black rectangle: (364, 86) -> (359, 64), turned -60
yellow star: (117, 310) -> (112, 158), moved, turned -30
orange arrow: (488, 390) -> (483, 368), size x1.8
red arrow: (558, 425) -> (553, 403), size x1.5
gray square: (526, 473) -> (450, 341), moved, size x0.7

☆ ☆ ☆ ☆ ☆

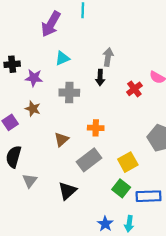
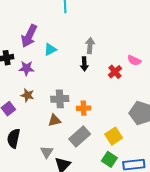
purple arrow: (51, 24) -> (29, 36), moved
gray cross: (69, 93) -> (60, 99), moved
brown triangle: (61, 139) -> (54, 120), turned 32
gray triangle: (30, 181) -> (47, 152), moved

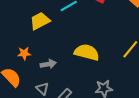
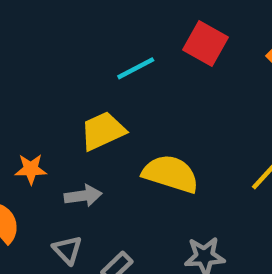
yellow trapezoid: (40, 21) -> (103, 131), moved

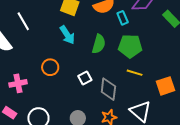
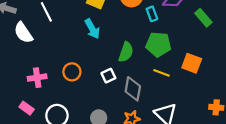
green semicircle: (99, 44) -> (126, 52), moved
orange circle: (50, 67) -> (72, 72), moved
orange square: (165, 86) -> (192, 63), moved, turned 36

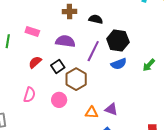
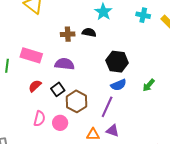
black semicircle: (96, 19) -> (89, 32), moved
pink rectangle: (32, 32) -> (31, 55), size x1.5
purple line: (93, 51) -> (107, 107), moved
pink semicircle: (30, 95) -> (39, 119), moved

☆ ☆ ☆ ☆ ☆

Filter the entries above and keep only the lines with the word "arrow".

orange arrow: (488, 390) -> (483, 368), size x1.8
red arrow: (558, 425) -> (553, 403), size x1.5
purple arrow: (51, 24) -> (29, 36), moved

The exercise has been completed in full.